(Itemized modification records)
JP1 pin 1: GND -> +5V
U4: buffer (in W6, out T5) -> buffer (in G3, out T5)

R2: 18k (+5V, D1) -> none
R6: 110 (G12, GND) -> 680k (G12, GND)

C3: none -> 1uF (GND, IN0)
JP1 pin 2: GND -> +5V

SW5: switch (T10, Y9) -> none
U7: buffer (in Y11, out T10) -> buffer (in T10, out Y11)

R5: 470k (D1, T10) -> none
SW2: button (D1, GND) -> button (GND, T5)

■ Problem details:
All the lines above must appear again in the answer, word for word.

■ Your solution:
JP1 pin 1: GND -> +5V
U4: buffer (in W6, out T5) -> buffer (in G3, out T5)

R2: 18k (+5V, D1) -> none
R6: 110 (G12, GND) -> 680k (G12, GND)

C3: none -> 1uF (GND, IN0)
JP1 pin 2: GND -> +5V

SW5: switch (T10, Y9) -> none
U7: buffer (in Y11, out T10) -> buffer (in T10, out Y11)

R5: 470k (D1, T10) -> none
SW2: button (D1, GND) -> button (GND, T5)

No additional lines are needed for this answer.